═════ DATASET SECTION

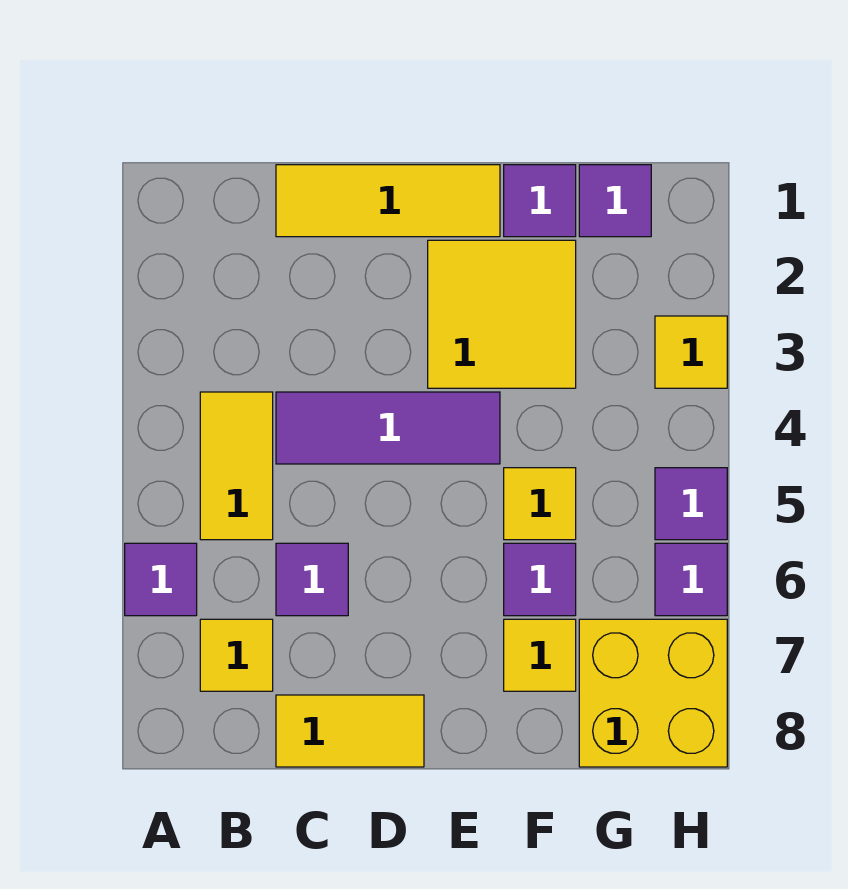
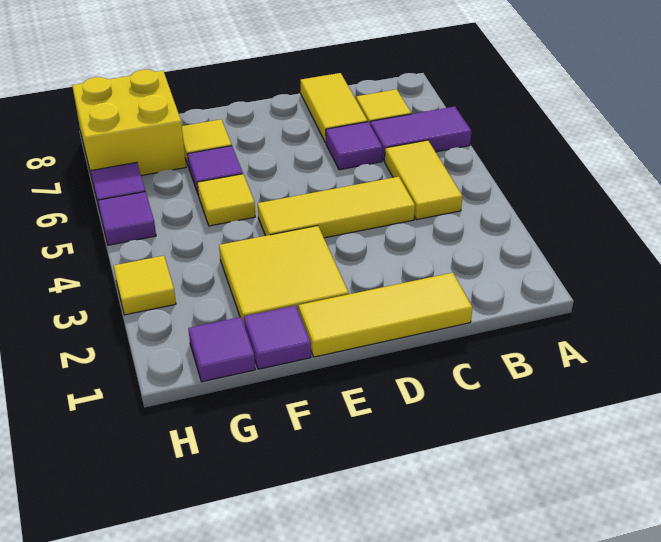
purple tile A6 level 1 -> purple tile A6:B6 level 1
purple tile C4:E4 level 1 -> yellow tile C4:E4 level 1
yellow tile C8:D8 level 1 -> yellow tile C7:C8 level 1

══════════

EXERCISE:
Which lines above contain the word "yellow"? Show each of them.

SOLUTION TO THE PROBLEM:
purple tile C4:E4 level 1 -> yellow tile C4:E4 level 1
yellow tile C8:D8 level 1 -> yellow tile C7:C8 level 1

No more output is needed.